§ **HOW TO COMPLETE THIS TASK**
Across all the records below, count the lines that hold "LOAD". State only that figure.

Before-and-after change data
============================================================
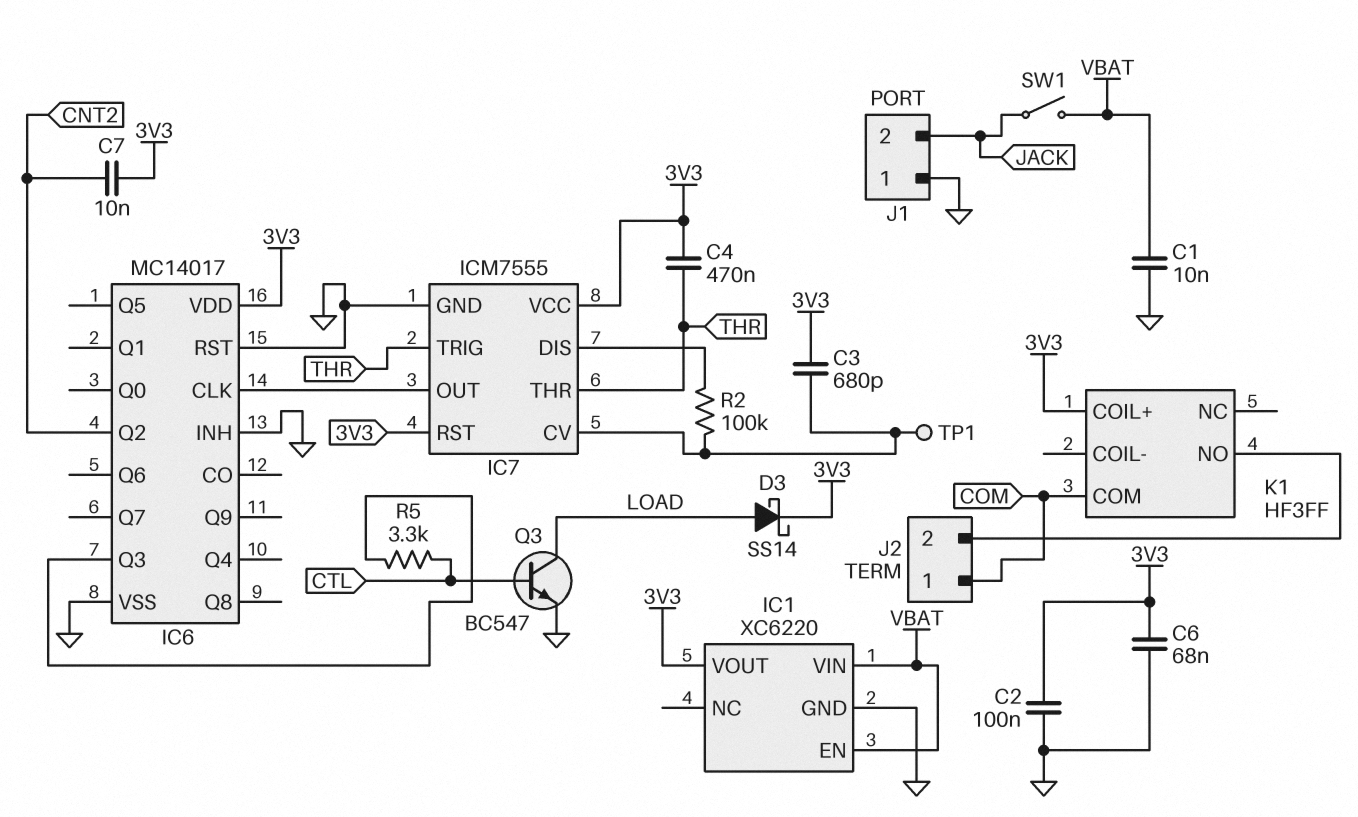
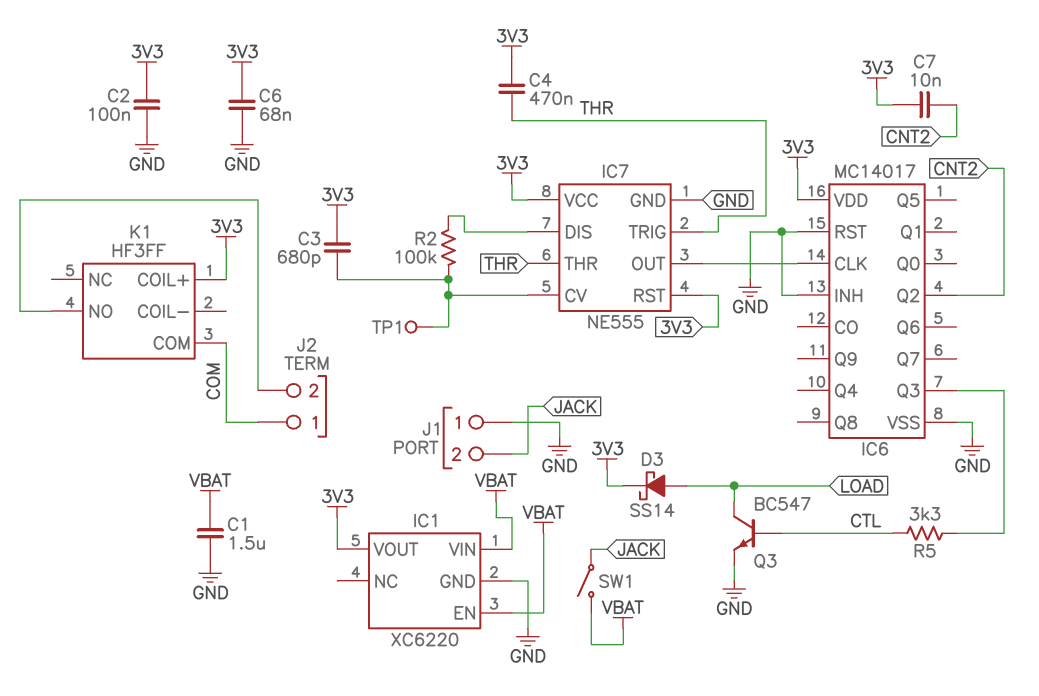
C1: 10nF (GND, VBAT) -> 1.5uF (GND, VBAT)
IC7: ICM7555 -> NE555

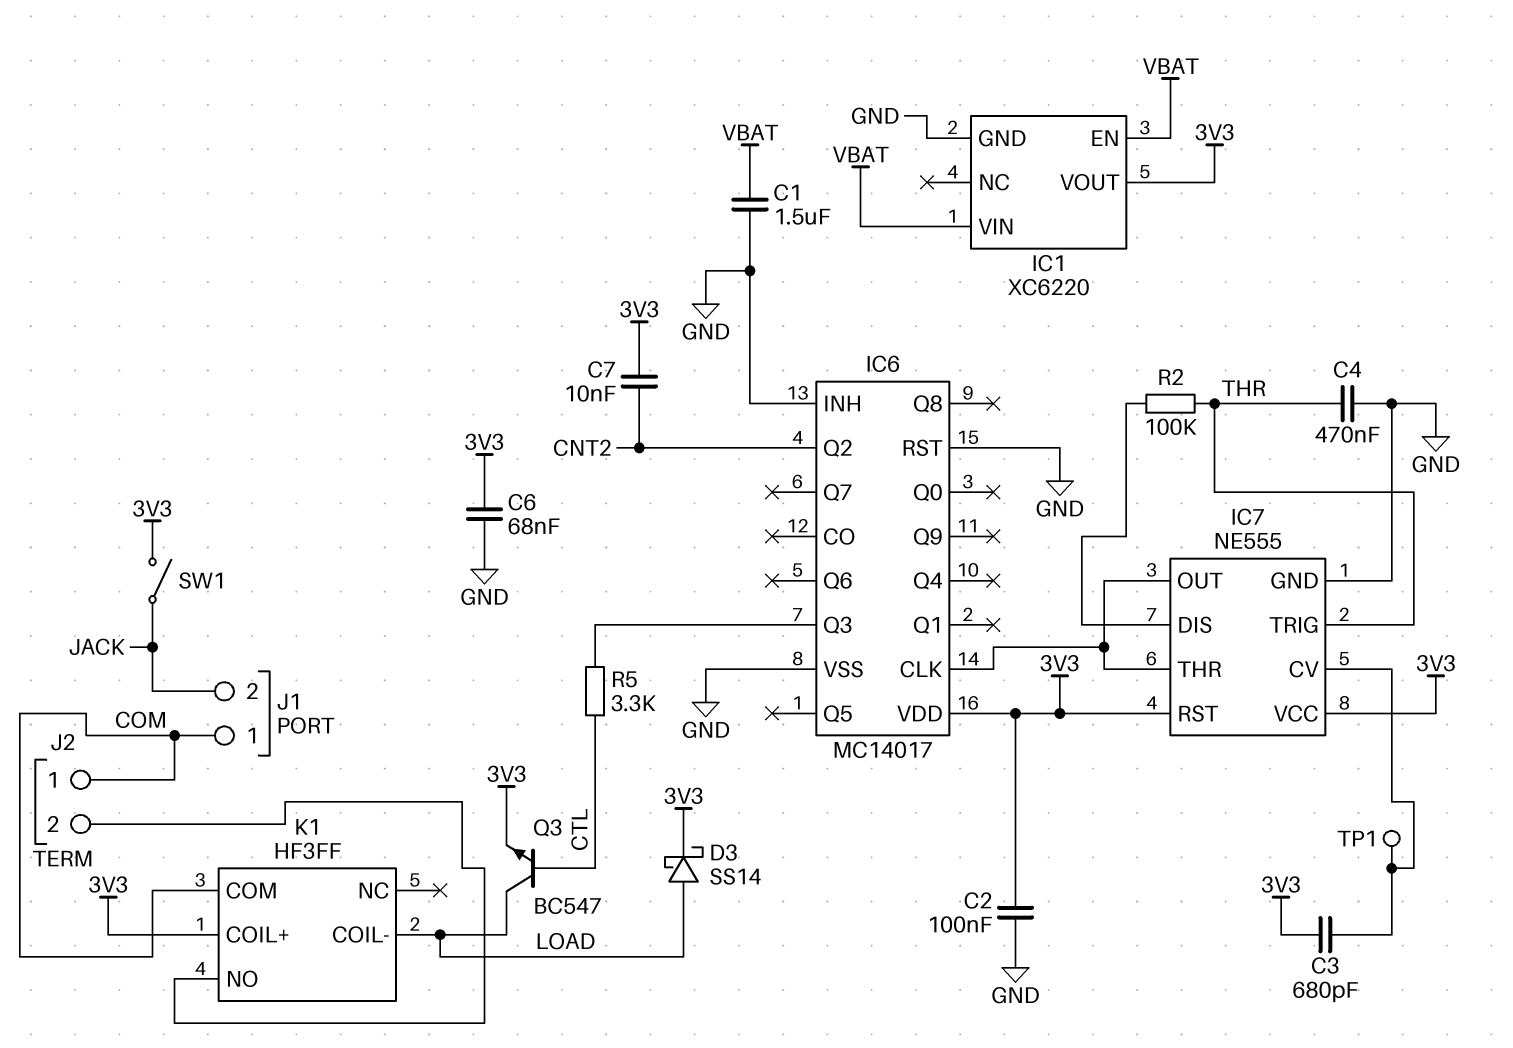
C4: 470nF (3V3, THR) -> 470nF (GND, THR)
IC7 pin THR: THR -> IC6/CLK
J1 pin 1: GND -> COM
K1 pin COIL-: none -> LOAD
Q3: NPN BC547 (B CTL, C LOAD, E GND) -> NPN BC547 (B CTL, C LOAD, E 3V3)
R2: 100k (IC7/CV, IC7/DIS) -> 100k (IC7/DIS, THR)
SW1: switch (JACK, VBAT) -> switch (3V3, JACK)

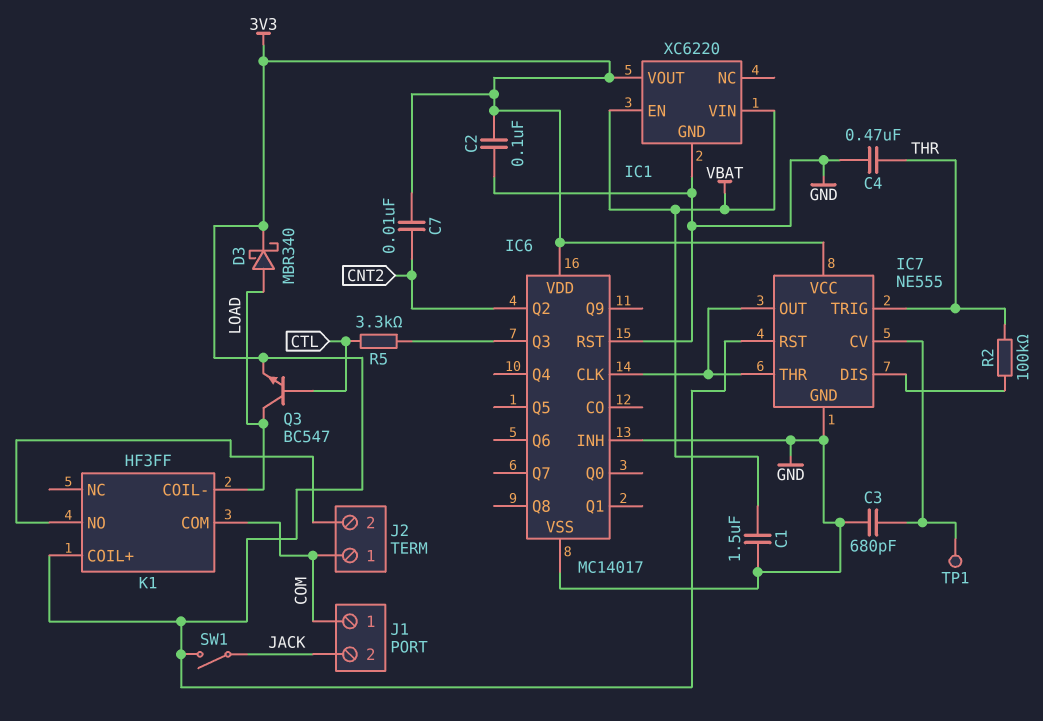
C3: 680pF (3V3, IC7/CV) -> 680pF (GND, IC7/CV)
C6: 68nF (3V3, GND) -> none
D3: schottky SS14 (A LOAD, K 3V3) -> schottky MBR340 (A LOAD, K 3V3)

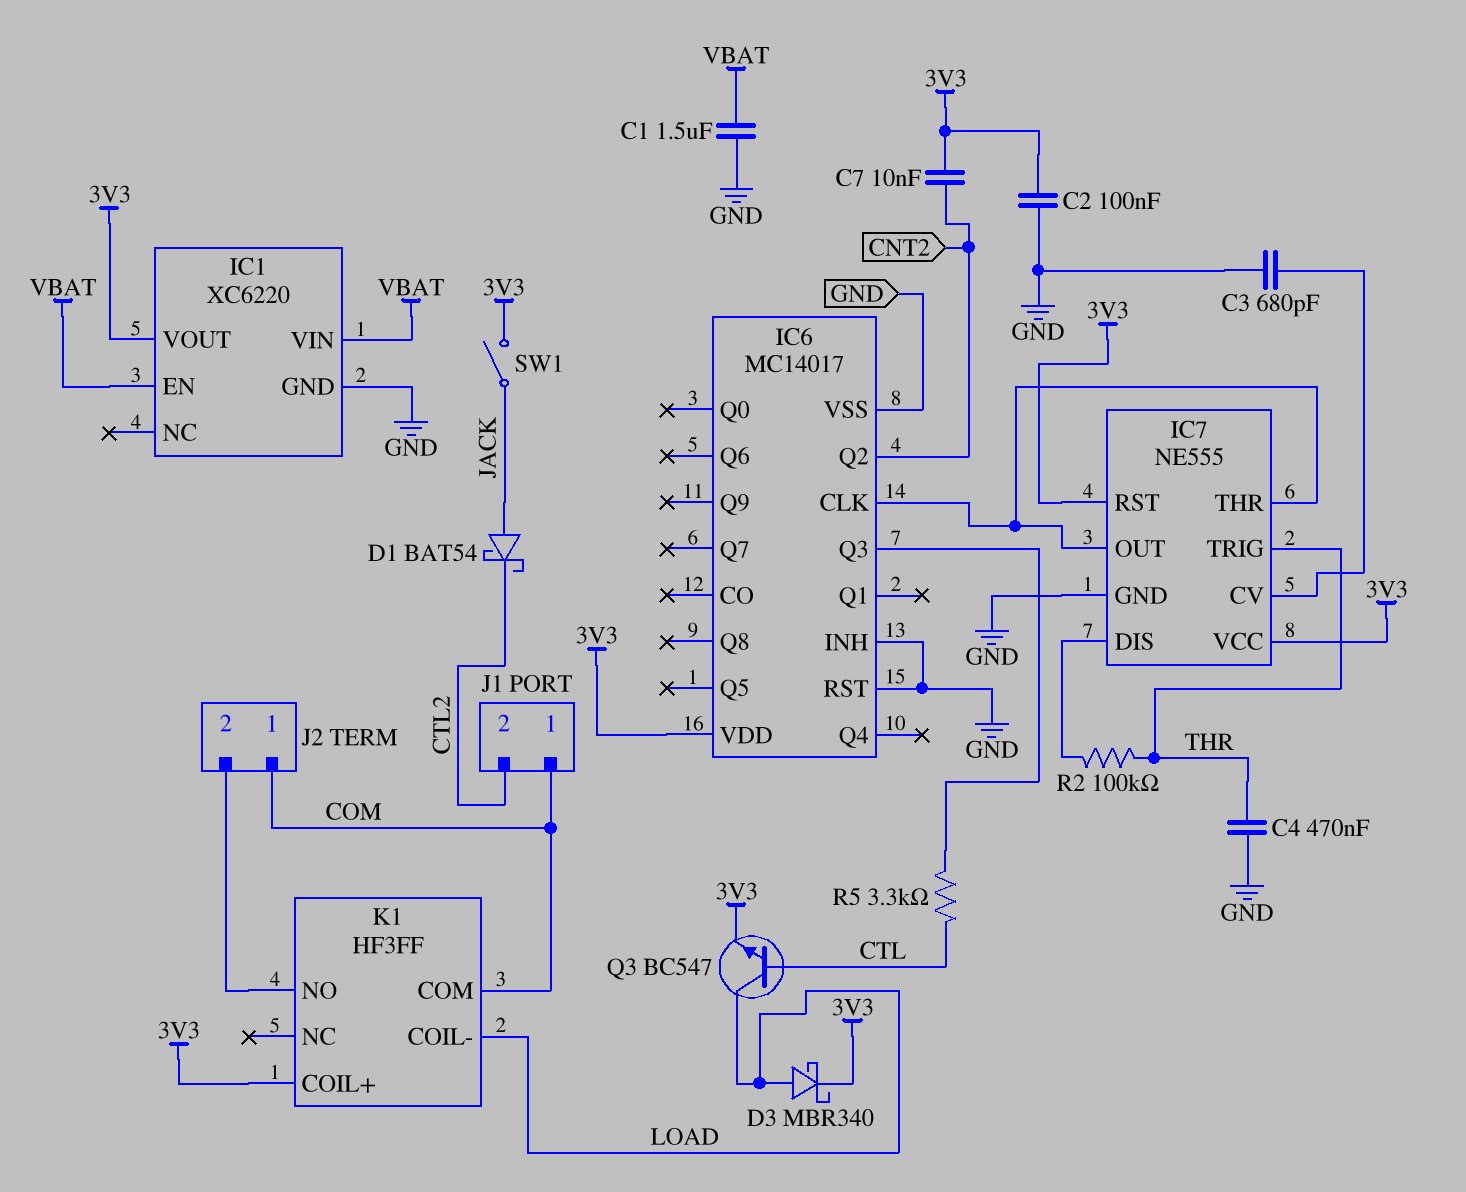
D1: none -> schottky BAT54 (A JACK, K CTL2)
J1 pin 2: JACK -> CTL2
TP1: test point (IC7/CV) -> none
============================================================
§ **EXERCISE SOLUTION**
3